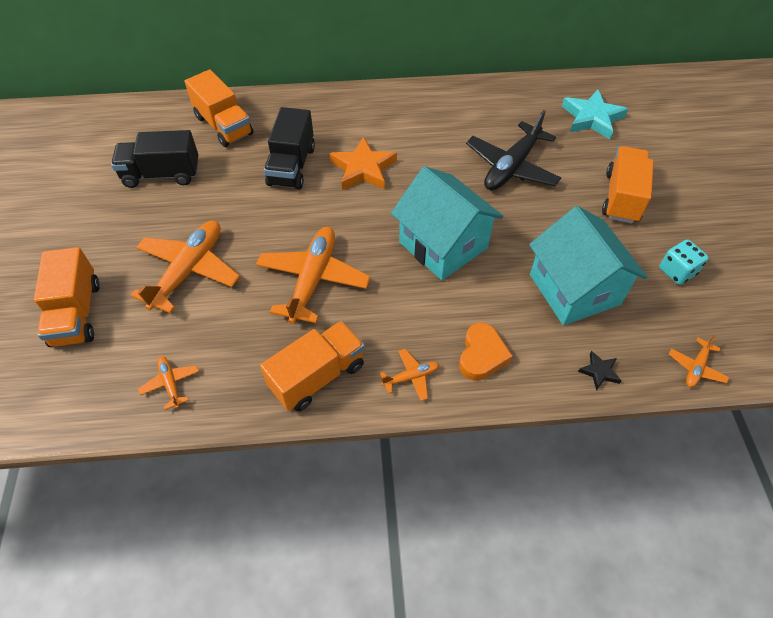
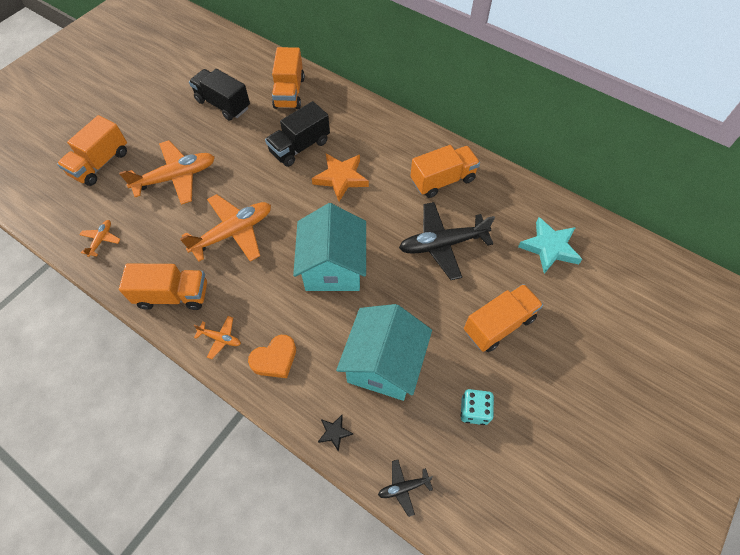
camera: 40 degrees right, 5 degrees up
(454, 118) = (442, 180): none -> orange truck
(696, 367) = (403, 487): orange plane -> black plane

____

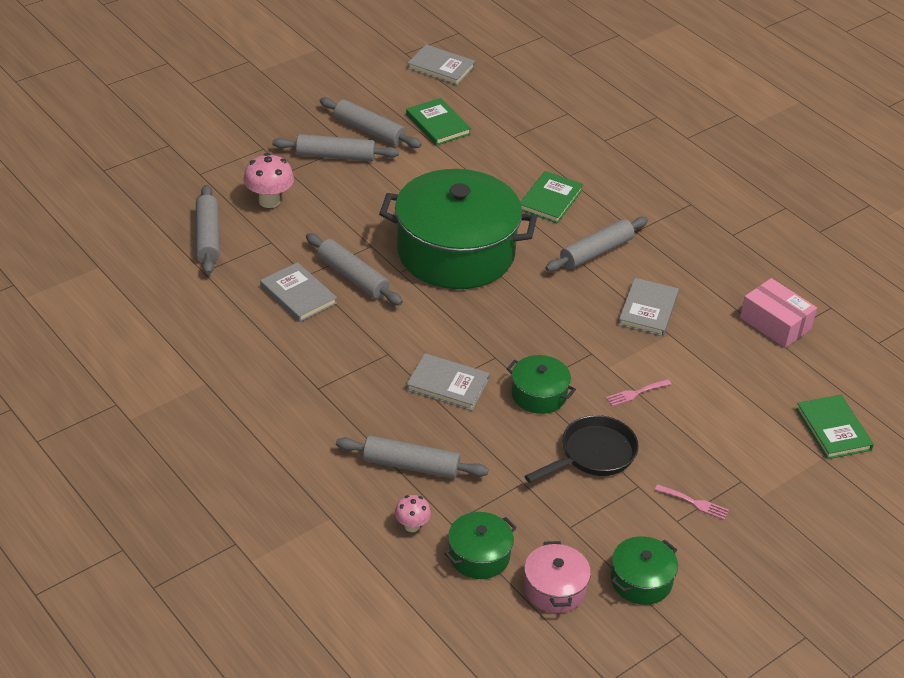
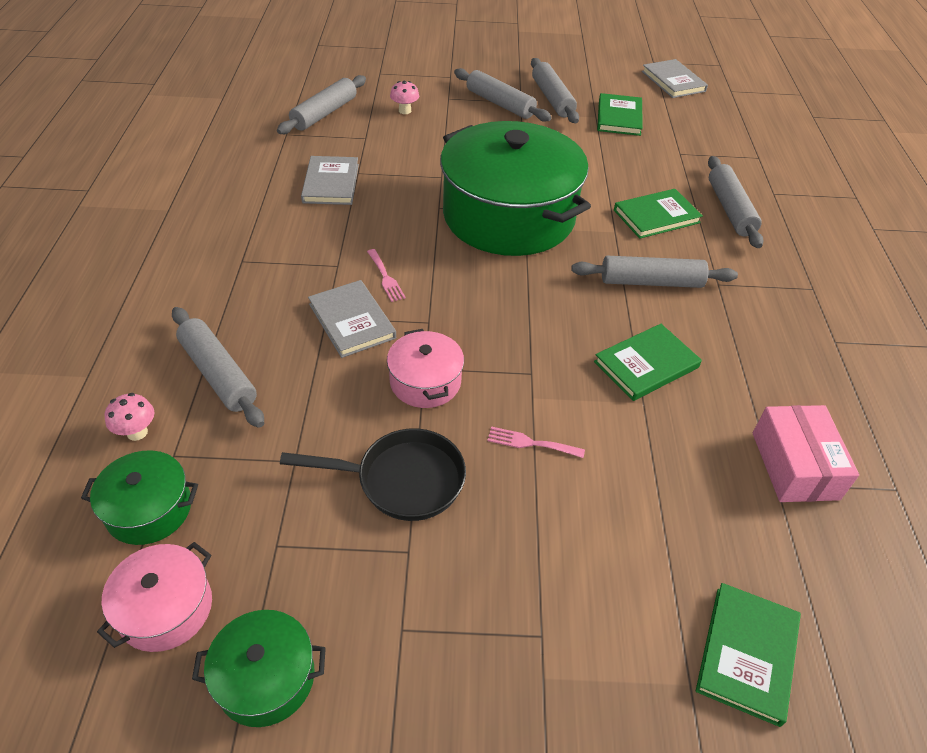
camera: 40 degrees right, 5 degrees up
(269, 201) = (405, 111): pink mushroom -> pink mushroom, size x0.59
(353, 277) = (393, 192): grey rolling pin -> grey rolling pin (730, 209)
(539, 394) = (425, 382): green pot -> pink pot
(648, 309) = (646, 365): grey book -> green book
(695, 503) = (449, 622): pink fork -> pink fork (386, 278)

____

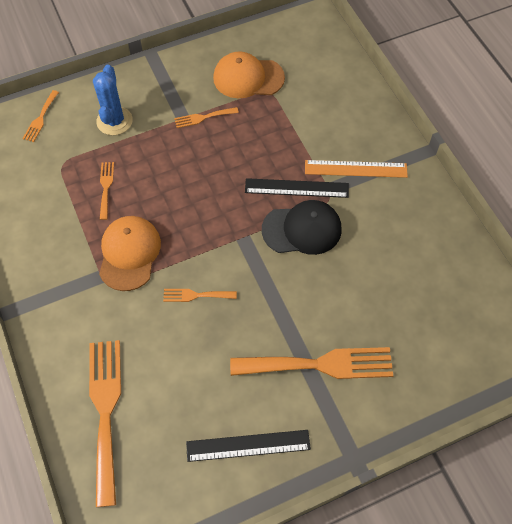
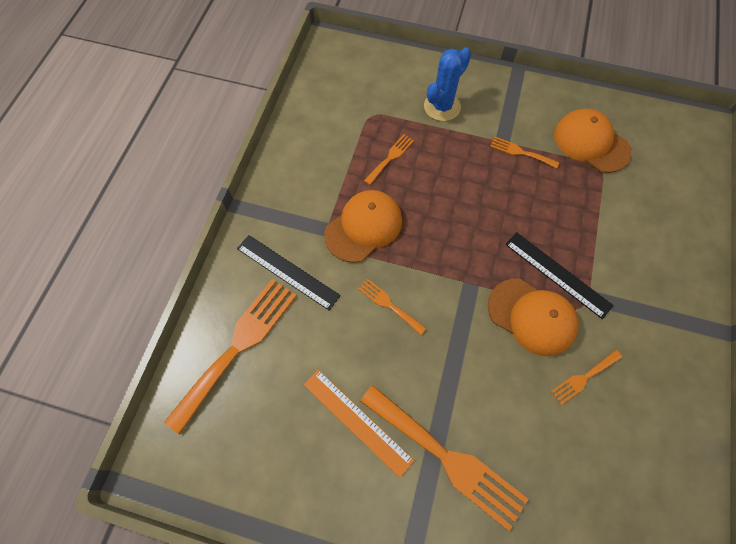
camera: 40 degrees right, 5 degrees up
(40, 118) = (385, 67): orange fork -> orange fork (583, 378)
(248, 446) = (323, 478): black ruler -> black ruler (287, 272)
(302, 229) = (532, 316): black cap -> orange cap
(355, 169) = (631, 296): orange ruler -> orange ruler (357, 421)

____

**INSTRUCTIONS TO FOLLOW**:
Write out exactly the lines above between the line with "(648, 309) = (646, 365): grey" and the line with "(695, 503) = (449, 622): pink", inclusive, and nothing beyond them.

**EXPECTED OUTPUT**:
(648, 309) = (646, 365): grey book -> green book
(695, 503) = (449, 622): pink fork -> pink fork (386, 278)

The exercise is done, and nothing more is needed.